Copy out the entries, without any change, from the line containing "The height and width of the screenshot is (384, 512)." through the line containing "white matte wall sconce at upper center is more", and include nothing else.

* MATERIAL SHOWN
_ _ _

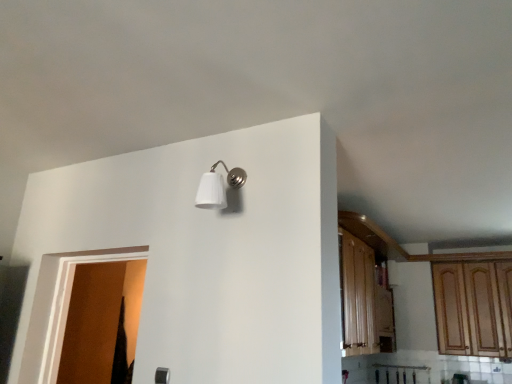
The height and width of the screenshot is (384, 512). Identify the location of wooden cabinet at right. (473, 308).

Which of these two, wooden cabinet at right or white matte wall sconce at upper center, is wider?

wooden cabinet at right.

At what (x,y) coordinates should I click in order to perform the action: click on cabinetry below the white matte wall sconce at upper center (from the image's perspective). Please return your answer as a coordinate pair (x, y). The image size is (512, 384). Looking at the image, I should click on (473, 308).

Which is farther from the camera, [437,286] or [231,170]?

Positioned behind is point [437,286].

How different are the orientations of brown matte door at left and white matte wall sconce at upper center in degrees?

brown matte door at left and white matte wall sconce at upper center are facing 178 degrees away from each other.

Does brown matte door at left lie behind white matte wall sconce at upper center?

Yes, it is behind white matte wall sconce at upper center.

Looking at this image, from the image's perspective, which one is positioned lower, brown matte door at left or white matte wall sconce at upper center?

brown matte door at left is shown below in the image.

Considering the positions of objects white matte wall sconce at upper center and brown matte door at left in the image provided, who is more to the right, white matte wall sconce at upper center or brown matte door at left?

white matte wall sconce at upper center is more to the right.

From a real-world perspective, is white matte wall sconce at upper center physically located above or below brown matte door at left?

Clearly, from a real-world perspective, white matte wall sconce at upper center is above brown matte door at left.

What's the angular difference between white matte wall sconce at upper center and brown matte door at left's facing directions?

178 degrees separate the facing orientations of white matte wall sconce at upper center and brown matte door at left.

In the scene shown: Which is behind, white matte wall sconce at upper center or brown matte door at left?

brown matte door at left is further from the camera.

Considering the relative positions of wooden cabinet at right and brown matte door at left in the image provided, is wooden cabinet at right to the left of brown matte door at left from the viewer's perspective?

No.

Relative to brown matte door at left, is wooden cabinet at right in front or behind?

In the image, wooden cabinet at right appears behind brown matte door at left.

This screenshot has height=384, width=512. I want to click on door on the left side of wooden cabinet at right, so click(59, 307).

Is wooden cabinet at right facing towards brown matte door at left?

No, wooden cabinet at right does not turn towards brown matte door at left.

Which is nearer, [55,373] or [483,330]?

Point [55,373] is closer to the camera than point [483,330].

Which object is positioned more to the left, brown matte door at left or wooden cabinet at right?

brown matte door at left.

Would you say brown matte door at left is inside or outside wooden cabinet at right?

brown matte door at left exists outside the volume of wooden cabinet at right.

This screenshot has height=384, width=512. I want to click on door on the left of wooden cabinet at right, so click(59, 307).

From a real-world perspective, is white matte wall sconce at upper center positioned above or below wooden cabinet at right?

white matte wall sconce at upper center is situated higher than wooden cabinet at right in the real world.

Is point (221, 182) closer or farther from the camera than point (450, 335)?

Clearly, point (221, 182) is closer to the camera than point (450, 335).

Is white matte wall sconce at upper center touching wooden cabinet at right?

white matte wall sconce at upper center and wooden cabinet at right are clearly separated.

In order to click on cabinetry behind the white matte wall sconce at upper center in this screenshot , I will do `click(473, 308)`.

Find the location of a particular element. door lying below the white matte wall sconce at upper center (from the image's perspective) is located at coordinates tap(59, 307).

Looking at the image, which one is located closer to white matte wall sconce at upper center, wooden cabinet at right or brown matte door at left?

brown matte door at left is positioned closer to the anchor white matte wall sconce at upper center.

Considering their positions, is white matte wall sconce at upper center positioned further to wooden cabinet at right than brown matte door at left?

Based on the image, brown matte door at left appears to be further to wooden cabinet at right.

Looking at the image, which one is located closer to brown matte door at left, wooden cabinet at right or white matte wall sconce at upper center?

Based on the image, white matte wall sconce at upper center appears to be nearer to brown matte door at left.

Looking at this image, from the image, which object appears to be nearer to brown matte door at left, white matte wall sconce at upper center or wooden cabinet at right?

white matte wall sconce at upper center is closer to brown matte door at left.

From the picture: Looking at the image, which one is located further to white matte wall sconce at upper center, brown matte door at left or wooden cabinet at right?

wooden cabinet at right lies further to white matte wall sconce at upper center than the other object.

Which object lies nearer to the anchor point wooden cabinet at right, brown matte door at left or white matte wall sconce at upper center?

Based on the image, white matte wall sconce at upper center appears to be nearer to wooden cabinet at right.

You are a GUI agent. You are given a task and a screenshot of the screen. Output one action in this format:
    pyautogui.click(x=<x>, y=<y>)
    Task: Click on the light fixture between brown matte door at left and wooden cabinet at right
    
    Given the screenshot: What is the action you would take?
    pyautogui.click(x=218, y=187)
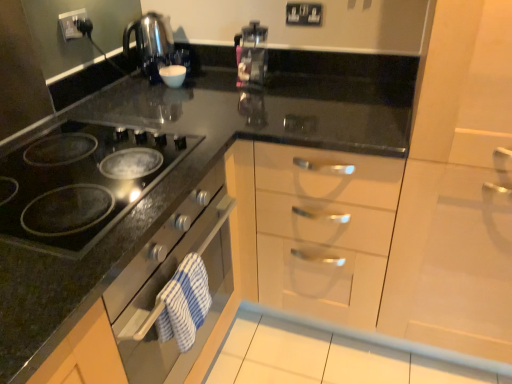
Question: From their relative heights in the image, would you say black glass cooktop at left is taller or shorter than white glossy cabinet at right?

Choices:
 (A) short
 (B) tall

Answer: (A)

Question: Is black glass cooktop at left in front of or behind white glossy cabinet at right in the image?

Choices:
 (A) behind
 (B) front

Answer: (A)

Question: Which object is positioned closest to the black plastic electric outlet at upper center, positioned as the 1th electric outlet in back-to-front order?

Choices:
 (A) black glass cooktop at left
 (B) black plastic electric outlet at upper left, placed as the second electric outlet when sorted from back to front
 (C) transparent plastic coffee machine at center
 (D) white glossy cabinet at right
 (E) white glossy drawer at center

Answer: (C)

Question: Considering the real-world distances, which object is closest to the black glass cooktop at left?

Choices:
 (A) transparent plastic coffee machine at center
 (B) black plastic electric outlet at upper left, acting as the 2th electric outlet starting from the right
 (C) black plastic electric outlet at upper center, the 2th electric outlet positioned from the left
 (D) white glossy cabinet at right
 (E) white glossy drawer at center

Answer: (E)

_ _ _

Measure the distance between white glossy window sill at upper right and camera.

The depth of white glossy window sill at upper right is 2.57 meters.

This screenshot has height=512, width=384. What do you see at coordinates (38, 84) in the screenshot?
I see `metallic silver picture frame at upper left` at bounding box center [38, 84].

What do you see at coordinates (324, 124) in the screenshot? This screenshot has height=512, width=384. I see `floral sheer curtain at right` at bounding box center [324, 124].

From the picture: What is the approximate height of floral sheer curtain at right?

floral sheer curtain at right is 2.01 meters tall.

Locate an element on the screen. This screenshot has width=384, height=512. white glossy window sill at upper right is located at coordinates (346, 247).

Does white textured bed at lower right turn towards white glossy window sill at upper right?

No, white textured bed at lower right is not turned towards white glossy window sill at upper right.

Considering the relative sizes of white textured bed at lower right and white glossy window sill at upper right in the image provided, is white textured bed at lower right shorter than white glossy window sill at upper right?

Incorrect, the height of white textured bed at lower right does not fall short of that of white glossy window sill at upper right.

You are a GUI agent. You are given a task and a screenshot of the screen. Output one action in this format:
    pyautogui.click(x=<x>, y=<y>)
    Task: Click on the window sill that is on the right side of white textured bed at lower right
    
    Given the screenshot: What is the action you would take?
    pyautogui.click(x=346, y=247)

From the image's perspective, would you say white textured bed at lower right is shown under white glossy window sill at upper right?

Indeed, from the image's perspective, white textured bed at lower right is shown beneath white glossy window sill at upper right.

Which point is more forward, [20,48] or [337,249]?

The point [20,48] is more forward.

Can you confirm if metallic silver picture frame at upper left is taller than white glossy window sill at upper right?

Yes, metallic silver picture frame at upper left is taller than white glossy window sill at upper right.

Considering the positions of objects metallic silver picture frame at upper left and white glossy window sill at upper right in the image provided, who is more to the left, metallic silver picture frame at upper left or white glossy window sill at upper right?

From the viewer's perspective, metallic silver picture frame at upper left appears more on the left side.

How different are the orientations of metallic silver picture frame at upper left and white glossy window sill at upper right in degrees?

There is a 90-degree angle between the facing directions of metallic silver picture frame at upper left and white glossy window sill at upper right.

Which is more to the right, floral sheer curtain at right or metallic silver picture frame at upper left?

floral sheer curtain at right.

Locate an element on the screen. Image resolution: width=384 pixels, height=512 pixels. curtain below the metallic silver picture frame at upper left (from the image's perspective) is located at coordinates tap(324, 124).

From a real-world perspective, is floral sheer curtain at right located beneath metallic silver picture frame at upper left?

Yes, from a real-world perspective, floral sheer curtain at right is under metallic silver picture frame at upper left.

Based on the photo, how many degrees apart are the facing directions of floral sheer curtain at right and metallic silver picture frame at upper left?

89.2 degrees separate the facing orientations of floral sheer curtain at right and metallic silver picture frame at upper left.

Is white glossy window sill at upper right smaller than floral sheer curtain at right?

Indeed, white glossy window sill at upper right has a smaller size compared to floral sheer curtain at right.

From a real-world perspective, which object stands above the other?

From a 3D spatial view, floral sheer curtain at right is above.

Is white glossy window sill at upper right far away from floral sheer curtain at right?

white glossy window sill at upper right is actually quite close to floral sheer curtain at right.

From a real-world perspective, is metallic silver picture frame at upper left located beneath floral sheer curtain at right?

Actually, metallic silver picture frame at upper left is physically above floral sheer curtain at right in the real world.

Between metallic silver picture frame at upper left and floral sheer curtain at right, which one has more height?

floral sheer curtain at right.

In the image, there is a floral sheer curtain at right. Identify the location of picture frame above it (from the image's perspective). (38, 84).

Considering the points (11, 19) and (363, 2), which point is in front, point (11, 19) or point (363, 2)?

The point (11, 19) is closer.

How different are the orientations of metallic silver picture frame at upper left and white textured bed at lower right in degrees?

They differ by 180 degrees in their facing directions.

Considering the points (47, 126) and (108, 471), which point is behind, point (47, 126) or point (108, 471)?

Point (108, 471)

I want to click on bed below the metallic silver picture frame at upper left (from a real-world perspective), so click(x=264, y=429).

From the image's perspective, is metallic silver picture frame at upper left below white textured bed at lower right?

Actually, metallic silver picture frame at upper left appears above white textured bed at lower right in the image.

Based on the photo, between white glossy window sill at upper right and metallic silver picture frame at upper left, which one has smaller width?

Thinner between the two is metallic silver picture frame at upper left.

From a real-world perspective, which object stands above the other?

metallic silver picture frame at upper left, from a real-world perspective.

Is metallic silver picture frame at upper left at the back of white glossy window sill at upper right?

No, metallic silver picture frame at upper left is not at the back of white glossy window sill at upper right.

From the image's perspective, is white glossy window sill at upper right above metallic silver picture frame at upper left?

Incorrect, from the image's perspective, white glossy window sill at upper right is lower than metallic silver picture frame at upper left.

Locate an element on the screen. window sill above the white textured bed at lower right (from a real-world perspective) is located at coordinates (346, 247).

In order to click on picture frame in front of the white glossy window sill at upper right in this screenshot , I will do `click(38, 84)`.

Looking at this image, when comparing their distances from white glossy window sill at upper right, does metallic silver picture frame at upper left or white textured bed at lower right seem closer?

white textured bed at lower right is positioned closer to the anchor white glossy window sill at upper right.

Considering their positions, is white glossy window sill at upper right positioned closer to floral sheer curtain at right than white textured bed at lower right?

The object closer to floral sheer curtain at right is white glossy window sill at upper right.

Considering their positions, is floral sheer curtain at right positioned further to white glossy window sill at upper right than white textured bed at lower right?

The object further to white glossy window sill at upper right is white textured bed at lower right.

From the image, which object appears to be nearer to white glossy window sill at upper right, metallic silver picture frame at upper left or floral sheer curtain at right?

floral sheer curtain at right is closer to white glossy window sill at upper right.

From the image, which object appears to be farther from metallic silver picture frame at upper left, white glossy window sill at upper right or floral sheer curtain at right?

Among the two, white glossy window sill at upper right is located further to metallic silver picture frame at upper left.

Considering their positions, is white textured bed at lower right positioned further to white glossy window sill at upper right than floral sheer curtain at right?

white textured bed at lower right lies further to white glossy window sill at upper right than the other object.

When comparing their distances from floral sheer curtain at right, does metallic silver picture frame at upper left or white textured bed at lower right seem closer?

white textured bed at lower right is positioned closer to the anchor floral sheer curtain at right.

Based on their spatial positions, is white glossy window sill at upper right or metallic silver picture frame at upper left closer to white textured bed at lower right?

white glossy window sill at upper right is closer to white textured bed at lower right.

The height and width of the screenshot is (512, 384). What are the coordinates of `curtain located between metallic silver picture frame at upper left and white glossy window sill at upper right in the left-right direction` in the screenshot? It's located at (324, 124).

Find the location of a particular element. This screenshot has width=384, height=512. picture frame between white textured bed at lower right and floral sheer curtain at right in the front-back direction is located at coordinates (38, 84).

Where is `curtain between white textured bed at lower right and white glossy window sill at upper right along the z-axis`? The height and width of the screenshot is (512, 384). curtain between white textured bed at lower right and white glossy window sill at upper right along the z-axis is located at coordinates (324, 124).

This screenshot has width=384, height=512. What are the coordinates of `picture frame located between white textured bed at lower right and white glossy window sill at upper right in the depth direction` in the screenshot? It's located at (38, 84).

_ _ _

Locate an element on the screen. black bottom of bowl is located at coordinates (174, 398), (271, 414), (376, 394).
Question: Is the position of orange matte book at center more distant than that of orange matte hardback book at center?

_ _ _

* ANSWER AREA
The height and width of the screenshot is (384, 512). Identify the location of wooden cabinet at right. (473, 308).

Which of these two, wooden cabinet at right or white matte wall sconce at upper center, is wider?

wooden cabinet at right.

At what (x,y) coordinates should I click in order to perform the action: click on cabinetry below the white matte wall sconce at upper center (from the image's perspective). Please return your answer as a coordinate pair (x, y). The image size is (512, 384). Looking at the image, I should click on (473, 308).

Which is farther from the camera, [437,286] or [231,170]?

Positioned behind is point [437,286].

How different are the orientations of brown matte door at left and white matte wall sconce at upper center in degrees?

brown matte door at left and white matte wall sconce at upper center are facing 178 degrees away from each other.

Does brown matte door at left lie behind white matte wall sconce at upper center?

Yes, it is behind white matte wall sconce at upper center.

Looking at this image, from the image's perspective, which one is positioned lower, brown matte door at left or white matte wall sconce at upper center?

brown matte door at left is shown below in the image.

Considering the positions of objects white matte wall sconce at upper center and brown matte door at left in the image provided, who is more to the right, white matte wall sconce at upper center or brown matte door at left?

white matte wall sconce at upper center is more to the right.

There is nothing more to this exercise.